From the first line to the last, repeat the data below exactly.

ENTRIES SUPPLIED ▸
------------------------------------------------------------------------

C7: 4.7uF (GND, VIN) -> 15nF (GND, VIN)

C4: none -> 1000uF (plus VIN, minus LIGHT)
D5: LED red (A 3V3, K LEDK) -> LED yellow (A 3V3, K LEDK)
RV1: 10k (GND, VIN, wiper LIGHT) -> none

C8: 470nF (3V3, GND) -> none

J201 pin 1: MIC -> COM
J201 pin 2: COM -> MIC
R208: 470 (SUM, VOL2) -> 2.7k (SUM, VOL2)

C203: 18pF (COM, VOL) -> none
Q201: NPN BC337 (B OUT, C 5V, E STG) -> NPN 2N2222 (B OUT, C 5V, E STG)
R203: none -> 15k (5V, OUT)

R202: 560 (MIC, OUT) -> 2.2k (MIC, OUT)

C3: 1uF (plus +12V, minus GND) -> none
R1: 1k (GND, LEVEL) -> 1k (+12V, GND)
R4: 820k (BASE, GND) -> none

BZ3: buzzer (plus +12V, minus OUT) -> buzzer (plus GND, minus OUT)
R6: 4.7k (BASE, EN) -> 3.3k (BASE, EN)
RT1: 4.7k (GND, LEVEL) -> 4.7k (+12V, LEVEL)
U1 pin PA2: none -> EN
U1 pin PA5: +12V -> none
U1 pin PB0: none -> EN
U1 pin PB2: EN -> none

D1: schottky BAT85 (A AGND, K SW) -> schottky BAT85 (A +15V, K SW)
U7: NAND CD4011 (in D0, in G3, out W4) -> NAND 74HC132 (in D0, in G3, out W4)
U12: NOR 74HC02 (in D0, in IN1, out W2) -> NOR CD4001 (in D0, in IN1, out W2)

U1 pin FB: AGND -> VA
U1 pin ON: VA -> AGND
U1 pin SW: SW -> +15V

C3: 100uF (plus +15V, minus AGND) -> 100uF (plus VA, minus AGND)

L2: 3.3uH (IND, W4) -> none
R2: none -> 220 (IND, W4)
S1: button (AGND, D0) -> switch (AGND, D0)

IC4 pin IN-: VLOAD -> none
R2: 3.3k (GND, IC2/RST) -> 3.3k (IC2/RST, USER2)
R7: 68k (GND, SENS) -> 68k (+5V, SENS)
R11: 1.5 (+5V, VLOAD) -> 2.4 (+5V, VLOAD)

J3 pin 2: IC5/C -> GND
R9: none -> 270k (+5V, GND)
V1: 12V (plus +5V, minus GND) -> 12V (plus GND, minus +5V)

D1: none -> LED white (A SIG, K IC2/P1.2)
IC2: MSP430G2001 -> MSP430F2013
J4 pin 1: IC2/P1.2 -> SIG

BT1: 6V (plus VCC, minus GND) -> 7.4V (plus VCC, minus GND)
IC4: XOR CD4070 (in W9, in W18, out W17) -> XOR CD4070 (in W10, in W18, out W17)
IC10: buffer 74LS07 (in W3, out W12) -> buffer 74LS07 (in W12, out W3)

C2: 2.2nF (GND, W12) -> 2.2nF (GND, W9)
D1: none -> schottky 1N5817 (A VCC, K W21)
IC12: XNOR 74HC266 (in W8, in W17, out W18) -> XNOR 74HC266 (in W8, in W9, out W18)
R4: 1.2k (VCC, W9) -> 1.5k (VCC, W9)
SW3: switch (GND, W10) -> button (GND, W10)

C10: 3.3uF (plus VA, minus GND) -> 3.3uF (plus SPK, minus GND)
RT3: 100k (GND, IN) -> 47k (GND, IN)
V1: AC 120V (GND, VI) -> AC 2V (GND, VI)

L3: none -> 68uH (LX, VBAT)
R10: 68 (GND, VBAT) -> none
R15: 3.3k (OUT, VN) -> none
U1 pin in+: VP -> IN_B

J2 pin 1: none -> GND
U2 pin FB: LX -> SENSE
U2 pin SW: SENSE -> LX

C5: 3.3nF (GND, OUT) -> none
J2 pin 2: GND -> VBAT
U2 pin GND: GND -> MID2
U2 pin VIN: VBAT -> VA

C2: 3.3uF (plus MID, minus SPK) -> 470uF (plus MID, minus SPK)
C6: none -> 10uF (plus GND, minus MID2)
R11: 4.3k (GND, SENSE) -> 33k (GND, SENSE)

------------------------------------------------------------------------

WRITTEN ANSWER ▸
C7: 4.7uF (GND, VIN) -> 15nF (GND, VIN)

C4: none -> 1000uF (plus VIN, minus LIGHT)
D5: LED red (A 3V3, K LEDK) -> LED yellow (A 3V3, K LEDK)
RV1: 10k (GND, VIN, wiper LIGHT) -> none

C8: 470nF (3V3, GND) -> none

J201 pin 1: MIC -> COM
J201 pin 2: COM -> MIC
R208: 470 (SUM, VOL2) -> 2.7k (SUM, VOL2)

C203: 18pF (COM, VOL) -> none
Q201: NPN BC337 (B OUT, C 5V, E STG) -> NPN 2N2222 (B OUT, C 5V, E STG)
R203: none -> 15k (5V, OUT)

R202: 560 (MIC, OUT) -> 2.2k (MIC, OUT)

C3: 1uF (plus +12V, minus GND) -> none
R1: 1k (GND, LEVEL) -> 1k (+12V, GND)
R4: 820k (BASE, GND) -> none

BZ3: buzzer (plus +12V, minus OUT) -> buzzer (plus GND, minus OUT)
R6: 4.7k (BASE, EN) -> 3.3k (BASE, EN)
RT1: 4.7k (GND, LEVEL) -> 4.7k (+12V, LEVEL)
U1 pin PA2: none -> EN
U1 pin PA5: +12V -> none
U1 pin PB0: none -> EN
U1 pin PB2: EN -> none

D1: schottky BAT85 (A AGND, K SW) -> schottky BAT85 (A +15V, K SW)
U7: NAND CD4011 (in D0, in G3, out W4) -> NAND 74HC132 (in D0, in G3, out W4)
U12: NOR 74HC02 (in D0, in IN1, out W2) -> NOR CD4001 (in D0, in IN1, out W2)

U1 pin FB: AGND -> VA
U1 pin ON: VA -> AGND
U1 pin SW: SW -> +15V

C3: 100uF (plus +15V, minus AGND) -> 100uF (plus VA, minus AGND)

L2: 3.3uH (IND, W4) -> none
R2: none -> 220 (IND, W4)
S1: button (AGND, D0) -> switch (AGND, D0)

IC4 pin IN-: VLOAD -> none
R2: 3.3k (GND, IC2/RST) -> 3.3k (IC2/RST, USER2)
R7: 68k (GND, SENS) -> 68k (+5V, SENS)
R11: 1.5 (+5V, VLOAD) -> 2.4 (+5V, VLOAD)

J3 pin 2: IC5/C -> GND
R9: none -> 270k (+5V, GND)
V1: 12V (plus +5V, minus GND) -> 12V (plus GND, minus +5V)

D1: none -> LED white (A SIG, K IC2/P1.2)
IC2: MSP430G2001 -> MSP430F2013
J4 pin 1: IC2/P1.2 -> SIG

BT1: 6V (plus VCC, minus GND) -> 7.4V (plus VCC, minus GND)
IC4: XOR CD4070 (in W9, in W18, out W17) -> XOR CD4070 (in W10, in W18, out W17)
IC10: buffer 74LS07 (in W3, out W12) -> buffer 74LS07 (in W12, out W3)

C2: 2.2nF (GND, W12) -> 2.2nF (GND, W9)
D1: none -> schottky 1N5817 (A VCC, K W21)
IC12: XNOR 74HC266 (in W8, in W17, out W18) -> XNOR 74HC266 (in W8, in W9, out W18)
R4: 1.2k (VCC, W9) -> 1.5k (VCC, W9)
SW3: switch (GND, W10) -> button (GND, W10)

C10: 3.3uF (plus VA, minus GND) -> 3.3uF (plus SPK, minus GND)
RT3: 100k (GND, IN) -> 47k (GND, IN)
V1: AC 120V (GND, VI) -> AC 2V (GND, VI)

L3: none -> 68uH (LX, VBAT)
R10: 68 (GND, VBAT) -> none
R15: 3.3k (OUT, VN) -> none
U1 pin in+: VP -> IN_B

J2 pin 1: none -> GND
U2 pin FB: LX -> SENSE
U2 pin SW: SENSE -> LX

C5: 3.3nF (GND, OUT) -> none
J2 pin 2: GND -> VBAT
U2 pin GND: GND -> MID2
U2 pin VIN: VBAT -> VA

C2: 3.3uF (plus MID, minus SPK) -> 470uF (plus MID, minus SPK)
C6: none -> 10uF (plus GND, minus MID2)
R11: 4.3k (GND, SENSE) -> 33k (GND, SENSE)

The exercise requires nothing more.